## DATA RECORDS

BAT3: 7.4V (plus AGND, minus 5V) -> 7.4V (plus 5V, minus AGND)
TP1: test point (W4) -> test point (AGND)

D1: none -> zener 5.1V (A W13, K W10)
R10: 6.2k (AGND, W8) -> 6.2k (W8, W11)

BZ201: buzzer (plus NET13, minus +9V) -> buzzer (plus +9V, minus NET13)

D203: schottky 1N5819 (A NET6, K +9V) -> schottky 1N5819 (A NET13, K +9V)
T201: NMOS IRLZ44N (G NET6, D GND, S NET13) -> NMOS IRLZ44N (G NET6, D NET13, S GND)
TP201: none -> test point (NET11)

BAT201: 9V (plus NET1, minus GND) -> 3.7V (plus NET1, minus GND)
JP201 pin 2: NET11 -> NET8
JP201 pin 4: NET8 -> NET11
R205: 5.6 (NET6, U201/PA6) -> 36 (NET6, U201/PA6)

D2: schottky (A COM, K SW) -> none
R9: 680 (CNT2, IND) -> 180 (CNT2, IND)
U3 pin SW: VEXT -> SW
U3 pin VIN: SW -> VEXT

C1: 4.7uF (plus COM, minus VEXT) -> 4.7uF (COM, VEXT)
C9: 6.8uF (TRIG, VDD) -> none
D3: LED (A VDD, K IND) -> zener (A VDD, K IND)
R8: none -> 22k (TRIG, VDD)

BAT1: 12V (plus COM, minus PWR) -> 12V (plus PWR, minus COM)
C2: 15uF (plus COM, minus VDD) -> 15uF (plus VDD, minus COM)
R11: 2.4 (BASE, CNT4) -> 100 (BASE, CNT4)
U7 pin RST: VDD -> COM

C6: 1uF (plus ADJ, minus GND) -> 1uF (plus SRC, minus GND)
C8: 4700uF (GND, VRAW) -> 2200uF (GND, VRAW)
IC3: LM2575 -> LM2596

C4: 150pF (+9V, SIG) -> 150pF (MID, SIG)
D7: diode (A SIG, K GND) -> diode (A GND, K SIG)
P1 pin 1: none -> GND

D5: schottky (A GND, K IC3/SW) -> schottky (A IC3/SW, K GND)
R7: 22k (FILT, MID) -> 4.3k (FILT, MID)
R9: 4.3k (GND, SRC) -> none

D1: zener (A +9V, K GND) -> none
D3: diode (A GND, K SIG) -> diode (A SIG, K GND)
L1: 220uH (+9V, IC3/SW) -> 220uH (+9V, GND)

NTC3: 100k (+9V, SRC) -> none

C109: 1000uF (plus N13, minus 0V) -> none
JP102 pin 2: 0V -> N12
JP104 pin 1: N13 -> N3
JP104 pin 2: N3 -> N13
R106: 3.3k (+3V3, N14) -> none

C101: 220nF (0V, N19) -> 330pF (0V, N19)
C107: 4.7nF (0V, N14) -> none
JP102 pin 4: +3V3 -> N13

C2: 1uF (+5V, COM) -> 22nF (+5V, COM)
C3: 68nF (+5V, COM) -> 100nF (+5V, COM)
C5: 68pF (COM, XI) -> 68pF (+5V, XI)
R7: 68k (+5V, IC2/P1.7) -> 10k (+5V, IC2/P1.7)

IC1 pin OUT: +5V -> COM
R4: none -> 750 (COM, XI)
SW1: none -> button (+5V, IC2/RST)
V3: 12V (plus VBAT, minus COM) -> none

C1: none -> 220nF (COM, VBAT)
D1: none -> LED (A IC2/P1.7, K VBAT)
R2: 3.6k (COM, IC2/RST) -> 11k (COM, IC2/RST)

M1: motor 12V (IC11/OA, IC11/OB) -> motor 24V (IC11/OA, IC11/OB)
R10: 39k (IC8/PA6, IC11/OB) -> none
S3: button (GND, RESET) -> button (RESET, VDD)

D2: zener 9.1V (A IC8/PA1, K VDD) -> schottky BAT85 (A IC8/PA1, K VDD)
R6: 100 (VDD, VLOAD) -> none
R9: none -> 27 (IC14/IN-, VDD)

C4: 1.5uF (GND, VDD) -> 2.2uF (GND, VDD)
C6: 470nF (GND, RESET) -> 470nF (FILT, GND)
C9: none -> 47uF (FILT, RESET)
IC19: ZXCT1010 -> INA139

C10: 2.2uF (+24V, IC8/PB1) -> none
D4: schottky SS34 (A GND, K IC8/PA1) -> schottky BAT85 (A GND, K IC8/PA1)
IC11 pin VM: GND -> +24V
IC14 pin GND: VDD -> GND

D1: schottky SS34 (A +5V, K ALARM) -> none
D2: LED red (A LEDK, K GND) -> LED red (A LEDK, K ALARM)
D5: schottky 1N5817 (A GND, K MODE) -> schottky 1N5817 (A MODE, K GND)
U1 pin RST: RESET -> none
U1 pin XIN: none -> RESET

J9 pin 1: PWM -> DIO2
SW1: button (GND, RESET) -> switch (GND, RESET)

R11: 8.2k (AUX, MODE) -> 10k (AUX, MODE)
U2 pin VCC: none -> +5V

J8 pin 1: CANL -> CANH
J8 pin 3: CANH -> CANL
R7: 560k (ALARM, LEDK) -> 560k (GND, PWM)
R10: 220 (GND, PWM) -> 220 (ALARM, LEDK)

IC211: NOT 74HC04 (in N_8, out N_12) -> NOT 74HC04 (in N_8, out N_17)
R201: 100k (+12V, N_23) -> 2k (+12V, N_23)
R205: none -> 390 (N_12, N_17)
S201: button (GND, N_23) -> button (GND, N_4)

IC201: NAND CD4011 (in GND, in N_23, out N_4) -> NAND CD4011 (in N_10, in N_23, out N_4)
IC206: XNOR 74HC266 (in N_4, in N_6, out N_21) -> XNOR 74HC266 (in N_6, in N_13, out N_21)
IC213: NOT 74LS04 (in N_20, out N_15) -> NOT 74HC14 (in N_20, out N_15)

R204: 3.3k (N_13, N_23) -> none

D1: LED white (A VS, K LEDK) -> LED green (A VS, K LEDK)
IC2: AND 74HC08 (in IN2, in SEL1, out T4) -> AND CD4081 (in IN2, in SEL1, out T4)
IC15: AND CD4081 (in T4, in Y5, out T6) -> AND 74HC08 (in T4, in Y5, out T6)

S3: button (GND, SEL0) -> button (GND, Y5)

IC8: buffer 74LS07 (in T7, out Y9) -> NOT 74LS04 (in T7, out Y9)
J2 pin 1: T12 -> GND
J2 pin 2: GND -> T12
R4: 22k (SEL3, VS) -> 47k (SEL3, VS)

## YOUR TASK
Nothing added, nothing dropped: copy the data above.

## OUTPUT FOR THIS TASK
BAT3: 7.4V (plus AGND, minus 5V) -> 7.4V (plus 5V, minus AGND)
TP1: test point (W4) -> test point (AGND)

D1: none -> zener 5.1V (A W13, K W10)
R10: 6.2k (AGND, W8) -> 6.2k (W8, W11)

BZ201: buzzer (plus NET13, minus +9V) -> buzzer (plus +9V, minus NET13)

D203: schottky 1N5819 (A NET6, K +9V) -> schottky 1N5819 (A NET13, K +9V)
T201: NMOS IRLZ44N (G NET6, D GND, S NET13) -> NMOS IRLZ44N (G NET6, D NET13, S GND)
TP201: none -> test point (NET11)

BAT201: 9V (plus NET1, minus GND) -> 3.7V (plus NET1, minus GND)
JP201 pin 2: NET11 -> NET8
JP201 pin 4: NET8 -> NET11
R205: 5.6 (NET6, U201/PA6) -> 36 (NET6, U201/PA6)

D2: schottky (A COM, K SW) -> none
R9: 680 (CNT2, IND) -> 180 (CNT2, IND)
U3 pin SW: VEXT -> SW
U3 pin VIN: SW -> VEXT

C1: 4.7uF (plus COM, minus VEXT) -> 4.7uF (COM, VEXT)
C9: 6.8uF (TRIG, VDD) -> none
D3: LED (A VDD, K IND) -> zener (A VDD, K IND)
R8: none -> 22k (TRIG, VDD)

BAT1: 12V (plus COM, minus PWR) -> 12V (plus PWR, minus COM)
C2: 15uF (plus COM, minus VDD) -> 15uF (plus VDD, minus COM)
R11: 2.4 (BASE, CNT4) -> 100 (BASE, CNT4)
U7 pin RST: VDD -> COM

C6: 1uF (plus ADJ, minus GND) -> 1uF (plus SRC, minus GND)
C8: 4700uF (GND, VRAW) -> 2200uF (GND, VRAW)
IC3: LM2575 -> LM2596

C4: 150pF (+9V, SIG) -> 150pF (MID, SIG)
D7: diode (A SIG, K GND) -> diode (A GND, K SIG)
P1 pin 1: none -> GND

D5: schottky (A GND, K IC3/SW) -> schottky (A IC3/SW, K GND)
R7: 22k (FILT, MID) -> 4.3k (FILT, MID)
R9: 4.3k (GND, SRC) -> none

D1: zener (A +9V, K GND) -> none
D3: diode (A GND, K SIG) -> diode (A SIG, K GND)
L1: 220uH (+9V, IC3/SW) -> 220uH (+9V, GND)

NTC3: 100k (+9V, SRC) -> none

C109: 1000uF (plus N13, minus 0V) -> none
JP102 pin 2: 0V -> N12
JP104 pin 1: N13 -> N3
JP104 pin 2: N3 -> N13
R106: 3.3k (+3V3, N14) -> none

C101: 220nF (0V, N19) -> 330pF (0V, N19)
C107: 4.7nF (0V, N14) -> none
JP102 pin 4: +3V3 -> N13

C2: 1uF (+5V, COM) -> 22nF (+5V, COM)
C3: 68nF (+5V, COM) -> 100nF (+5V, COM)
C5: 68pF (COM, XI) -> 68pF (+5V, XI)
R7: 68k (+5V, IC2/P1.7) -> 10k (+5V, IC2/P1.7)

IC1 pin OUT: +5V -> COM
R4: none -> 750 (COM, XI)
SW1: none -> button (+5V, IC2/RST)
V3: 12V (plus VBAT, minus COM) -> none

C1: none -> 220nF (COM, VBAT)
D1: none -> LED (A IC2/P1.7, K VBAT)
R2: 3.6k (COM, IC2/RST) -> 11k (COM, IC2/RST)

M1: motor 12V (IC11/OA, IC11/OB) -> motor 24V (IC11/OA, IC11/OB)
R10: 39k (IC8/PA6, IC11/OB) -> none
S3: button (GND, RESET) -> button (RESET, VDD)

D2: zener 9.1V (A IC8/PA1, K VDD) -> schottky BAT85 (A IC8/PA1, K VDD)
R6: 100 (VDD, VLOAD) -> none
R9: none -> 27 (IC14/IN-, VDD)

C4: 1.5uF (GND, VDD) -> 2.2uF (GND, VDD)
C6: 470nF (GND, RESET) -> 470nF (FILT, GND)
C9: none -> 47uF (FILT, RESET)
IC19: ZXCT1010 -> INA139

C10: 2.2uF (+24V, IC8/PB1) -> none
D4: schottky SS34 (A GND, K IC8/PA1) -> schottky BAT85 (A GND, K IC8/PA1)
IC11 pin VM: GND -> +24V
IC14 pin GND: VDD -> GND

D1: schottky SS34 (A +5V, K ALARM) -> none
D2: LED red (A LEDK, K GND) -> LED red (A LEDK, K ALARM)
D5: schottky 1N5817 (A GND, K MODE) -> schottky 1N5817 (A MODE, K GND)
U1 pin RST: RESET -> none
U1 pin XIN: none -> RESET

J9 pin 1: PWM -> DIO2
SW1: button (GND, RESET) -> switch (GND, RESET)

R11: 8.2k (AUX, MODE) -> 10k (AUX, MODE)
U2 pin VCC: none -> +5V

J8 pin 1: CANL -> CANH
J8 pin 3: CANH -> CANL
R7: 560k (ALARM, LEDK) -> 560k (GND, PWM)
R10: 220 (GND, PWM) -> 220 (ALARM, LEDK)

IC211: NOT 74HC04 (in N_8, out N_12) -> NOT 74HC04 (in N_8, out N_17)
R201: 100k (+12V, N_23) -> 2k (+12V, N_23)
R205: none -> 390 (N_12, N_17)
S201: button (GND, N_23) -> button (GND, N_4)

IC201: NAND CD4011 (in GND, in N_23, out N_4) -> NAND CD4011 (in N_10, in N_23, out N_4)
IC206: XNOR 74HC266 (in N_4, in N_6, out N_21) -> XNOR 74HC266 (in N_6, in N_13, out N_21)
IC213: NOT 74LS04 (in N_20, out N_15) -> NOT 74HC14 (in N_20, out N_15)

R204: 3.3k (N_13, N_23) -> none

D1: LED white (A VS, K LEDK) -> LED green (A VS, K LEDK)
IC2: AND 74HC08 (in IN2, in SEL1, out T4) -> AND CD4081 (in IN2, in SEL1, out T4)
IC15: AND CD4081 (in T4, in Y5, out T6) -> AND 74HC08 (in T4, in Y5, out T6)

S3: button (GND, SEL0) -> button (GND, Y5)

IC8: buffer 74LS07 (in T7, out Y9) -> NOT 74LS04 (in T7, out Y9)
J2 pin 1: T12 -> GND
J2 pin 2: GND -> T12
R4: 22k (SEL3, VS) -> 47k (SEL3, VS)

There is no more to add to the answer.